Exercise prompt
Omitting all images, set down every line below exactly as it appears.

Records supplied
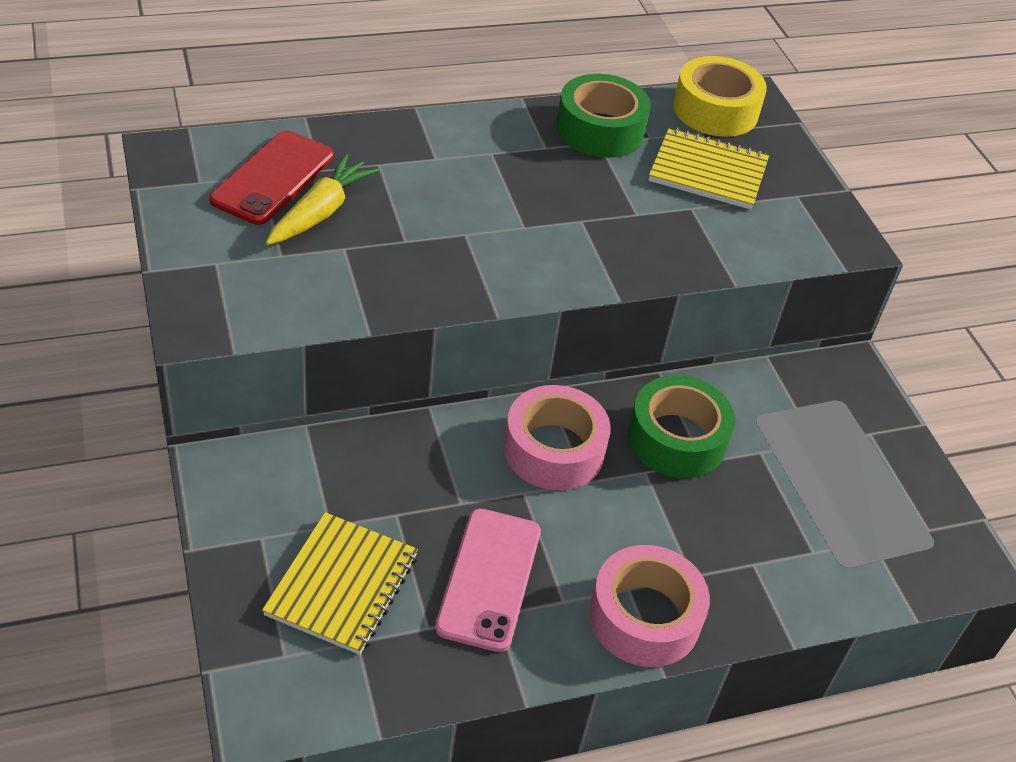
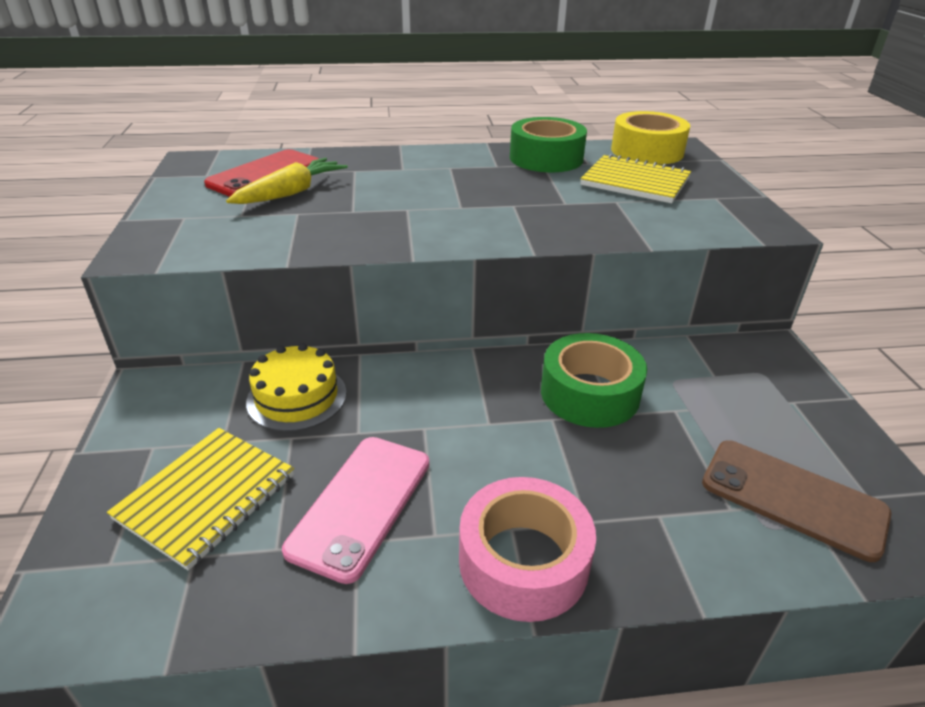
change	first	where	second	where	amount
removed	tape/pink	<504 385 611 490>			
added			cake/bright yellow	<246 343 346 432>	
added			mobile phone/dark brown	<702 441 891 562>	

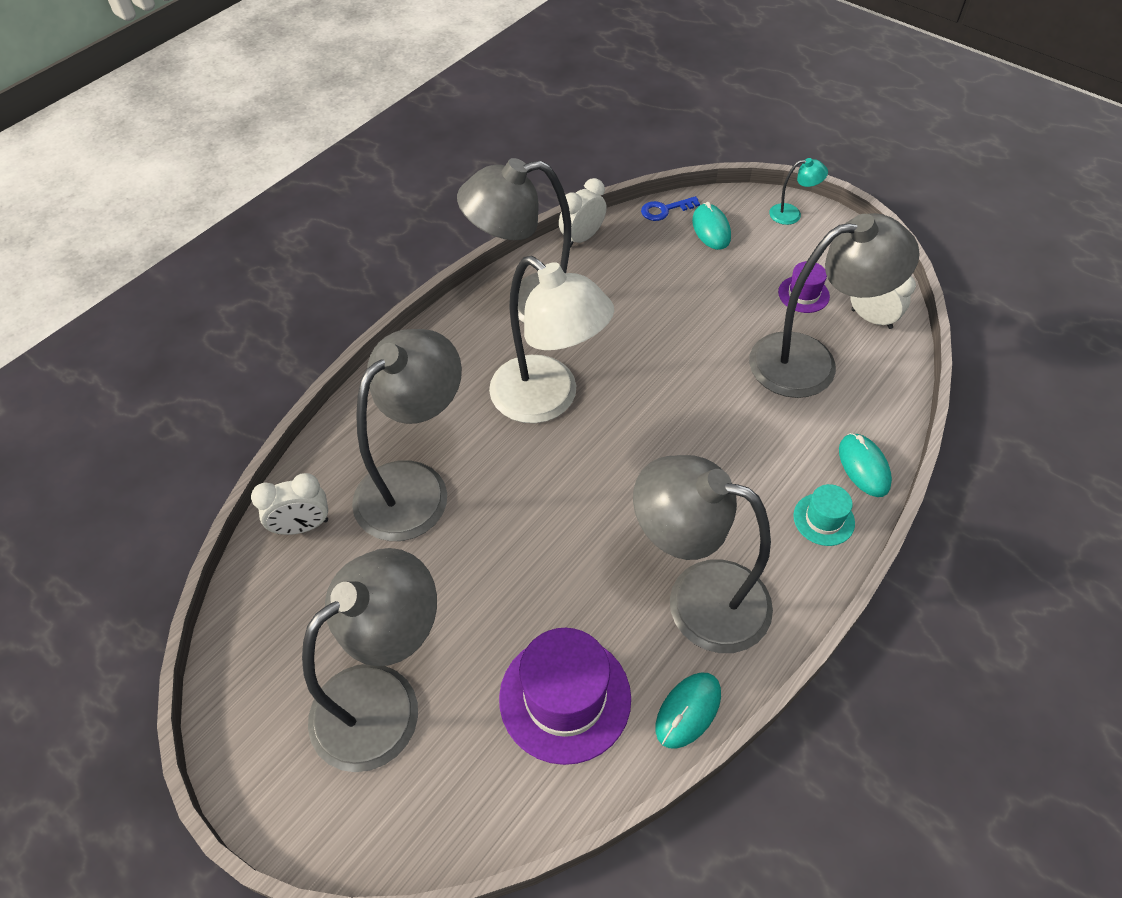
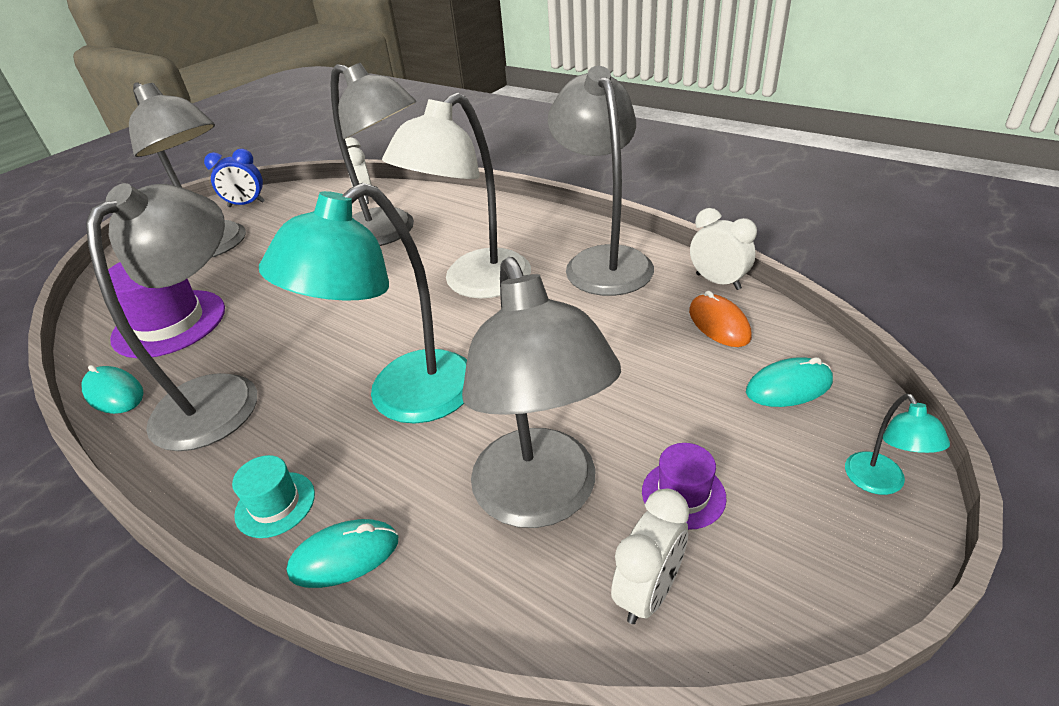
change	first	where	second	where	amount
removed	door key/cobalt	<641 196 700 221>			
added			bedside clock/cobalt	<204 149 265 207>	
added			desk lamp/teal	<259 183 467 424>	
added			mouse/orange-coloured	<689 291 752 347>	

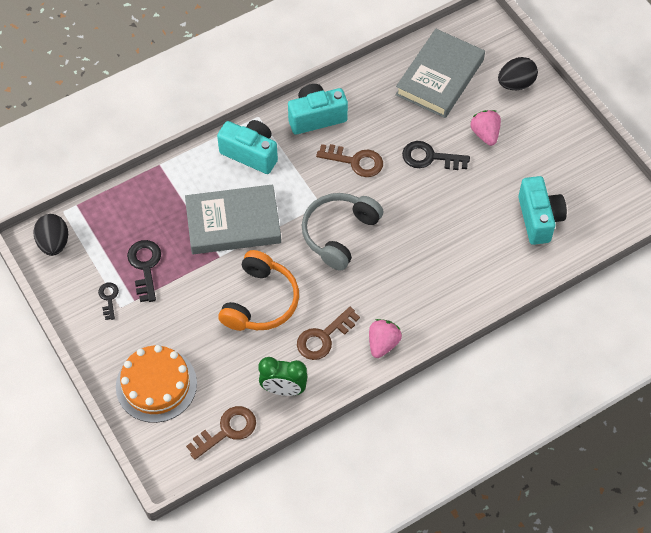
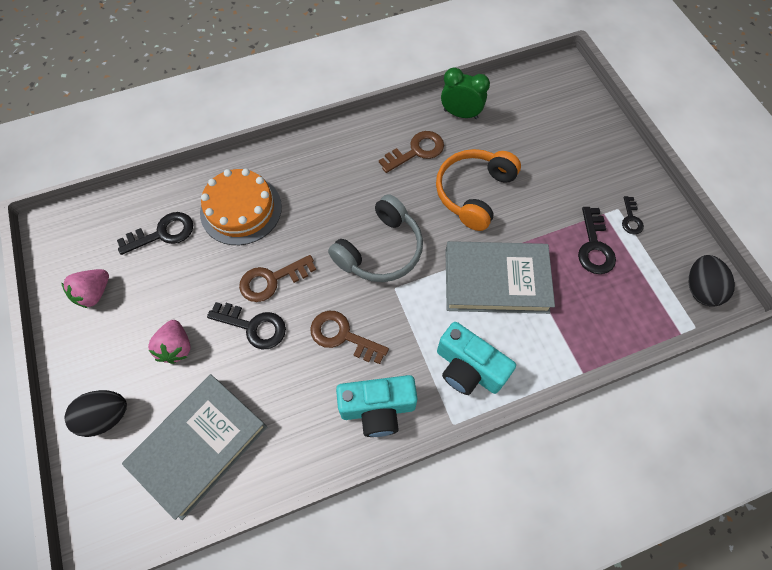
change	first	where	second	where	amount
moved	cake/orange-coloured	<116 345 197 423>		<200 168 282 245>	
moved	door key/dark brown	<186 406 256 460>		<239 255 316 302>	
moved	berry/pink	<369 319 402 358>		<61 269 109 308>	
replaced	compact camera/teal	<518 176 567 245>	door key/ebony	<117 212 193 255>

Exercise output
change	first	where	second	where	amount
removed	tape/pink	<504 385 611 490>			
added			cake/bright yellow	<246 343 346 432>	
added			mobile phone/dark brown	<702 441 891 562>	

change	first	where	second	where	amount
removed	door key/cobalt	<641 196 700 221>			
added			bedside clock/cobalt	<204 149 265 207>	
added			desk lamp/teal	<259 183 467 424>	
added			mouse/orange-coloured	<689 291 752 347>	

change	first	where	second	where	amount
moved	cake/orange-coloured	<116 345 197 423>		<200 168 282 245>	
moved	door key/dark brown	<186 406 256 460>		<239 255 316 302>	
moved	berry/pink	<369 319 402 358>		<61 269 109 308>	
replaced	compact camera/teal	<518 176 567 245>	door key/ebony	<117 212 193 255>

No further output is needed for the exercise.